╔══

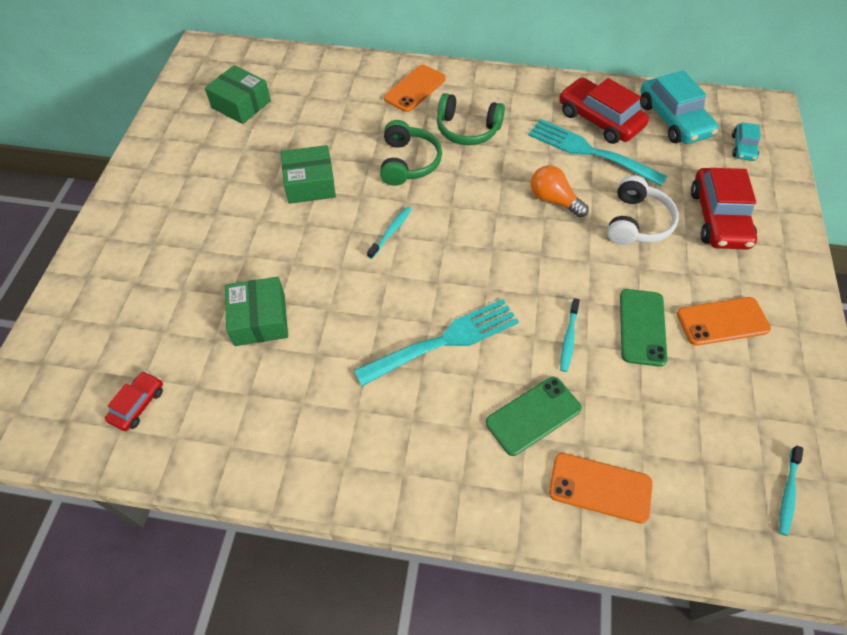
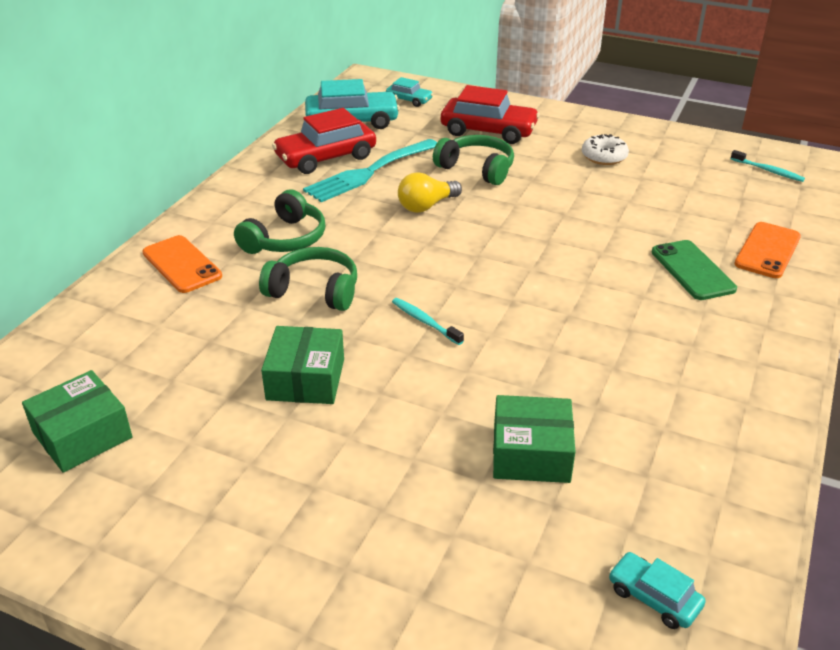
camera: 75 degrees left, 20 degrees down
(138, 404) = (654, 597): red car -> turquoise car
(444, 340) = (595, 308): turquoise fork -> none
(553, 200) = (426, 206): orange light bulb -> yellow light bulb
(568, 339) = (607, 233): turquoise toothbrush -> none
(636, 222) = (477, 169): white headphones -> green headphones
(642, 327) = (602, 194): green phone -> none
(722, 321) = (604, 157): orange phone -> white donut

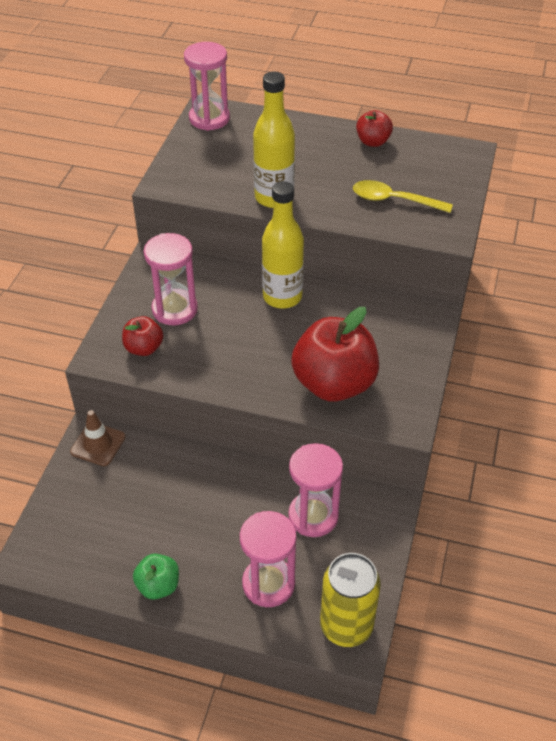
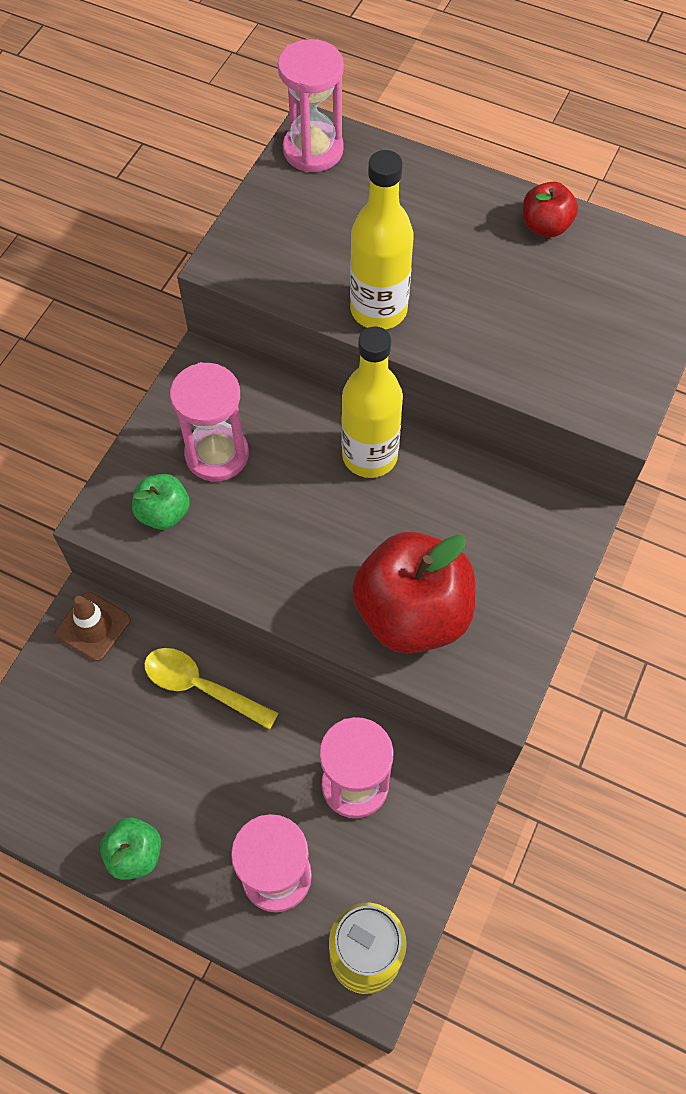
camera: 10 degrees right, 15 degrees up
(144, 348) = (163, 513): red apple -> green apple
(394, 200) = (553, 340): yellow spoon -> yellow spoon (201, 687)

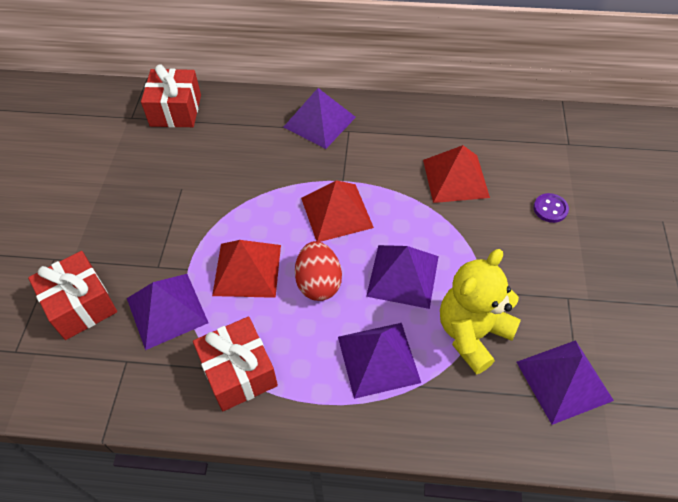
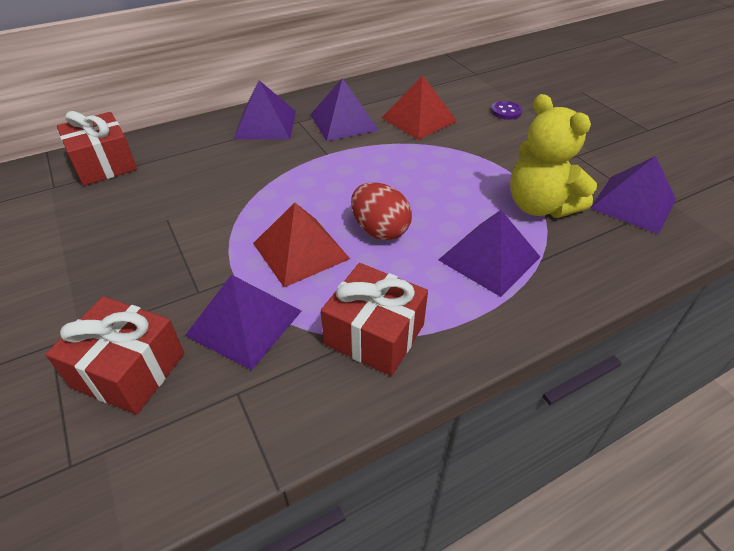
camera: 35 degrees left, 10 degrees down
(336, 212) = (344, 176): red pyramid -> none
(403, 275) = (446, 193): purple pyramid -> purple pyramid (344, 122)
(472, 334) = (540, 206): yellow teddy bear -> yellow teddy bear turned 45 degrees counterclockwise

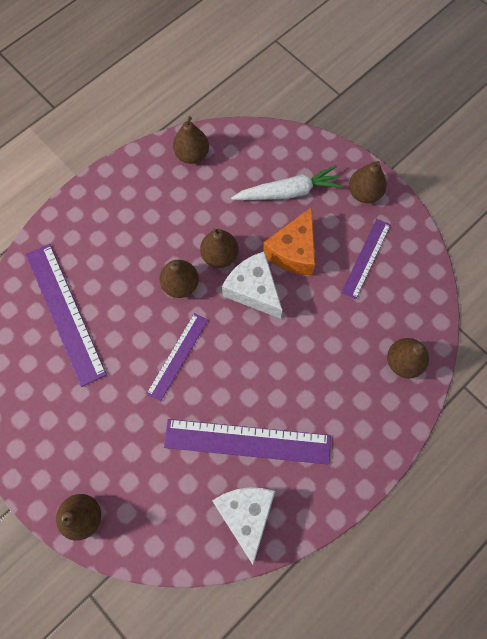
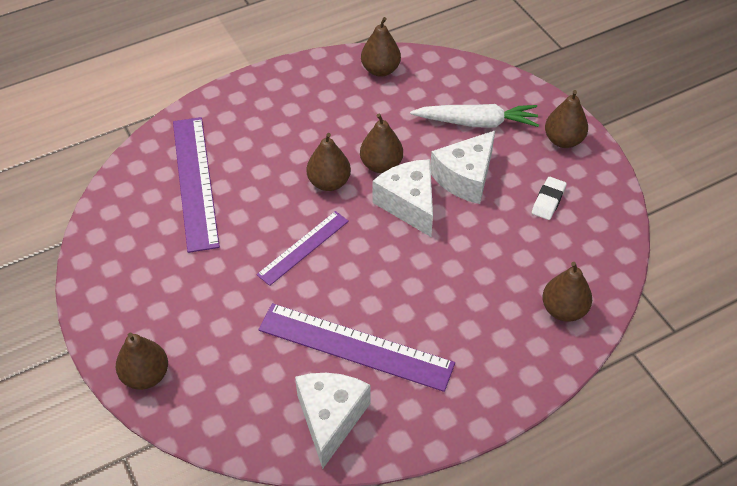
camera: 15 degrees right, 20 degrees down
(293, 251) = (465, 177): orange cheese -> white cheese
(366, 258) = (548, 201): purple ruler -> white eraser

╚══

» **THE TASK**
Copy out all the entries exactly. Images stay out of the copy.

» **YOUR SOLUTION**
camera: 75 degrees left, 20 degrees down
(138, 404) = (654, 597): red car -> turquoise car
(444, 340) = (595, 308): turquoise fork -> none
(553, 200) = (426, 206): orange light bulb -> yellow light bulb
(568, 339) = (607, 233): turquoise toothbrush -> none
(636, 222) = (477, 169): white headphones -> green headphones
(642, 327) = (602, 194): green phone -> none
(722, 321) = (604, 157): orange phone -> white donut

camera: 10 degrees right, 15 degrees up
(144, 348) = (163, 513): red apple -> green apple
(394, 200) = (553, 340): yellow spoon -> yellow spoon (201, 687)

camera: 35 degrees left, 10 degrees down
(336, 212) = (344, 176): red pyramid -> none
(403, 275) = (446, 193): purple pyramid -> purple pyramid (344, 122)
(472, 334) = (540, 206): yellow teddy bear -> yellow teddy bear turned 45 degrees counterclockwise

camera: 15 degrees right, 20 degrees down
(293, 251) = (465, 177): orange cheese -> white cheese
(366, 258) = (548, 201): purple ruler -> white eraser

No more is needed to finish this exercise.